• Task brief: Please reproduce the lines below word for word, leaving out the picture placeholders.

• Information:

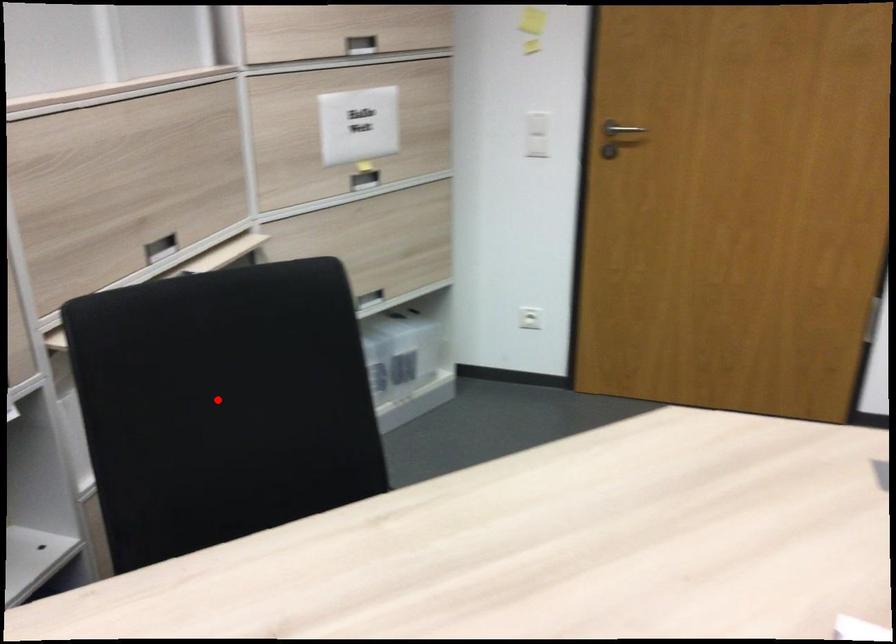
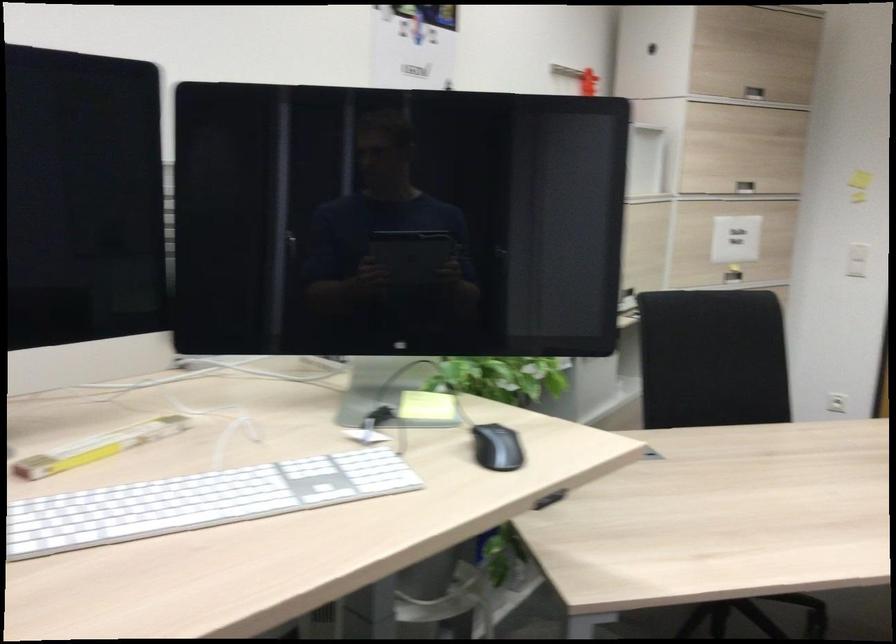
Question: I am providing you with two images of the same scene from different viewpoints. In image1, a red point is highlighted. Considering the same 3D point in image2, which of the following is correct?

Choices:
 (A) It is closer
 (B) It is farther

Answer: (B)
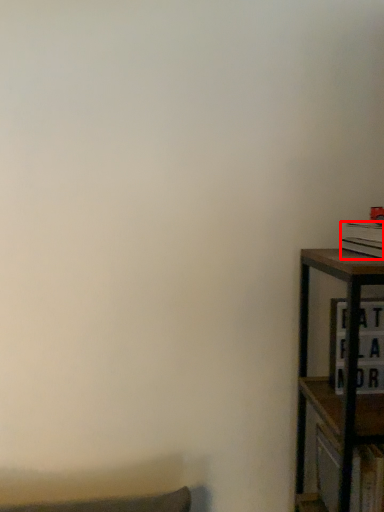
Question: From the image's perspective, considering the relative positions of book (annotated by the red box) and cabinet in the image provided, where is book (annotated by the red box) located with respect to the staircase?

Choices:
 (A) below
 (B) above

Answer: (B)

• Your response:
Question: I am providing you with two images of the same scene from different viewpoints. In image1, a red point is highlighted. Considering the same 3D point in image2, which of the following is correct?

Choices:
 (A) It is closer
 (B) It is farther

Answer: (B)
Question: From the image's perspective, considering the relative positions of book (annotated by the red box) and cabinet in the image provided, where is book (annotated by the red box) located with respect to the staircase?

Choices:
 (A) below
 (B) above

Answer: (B)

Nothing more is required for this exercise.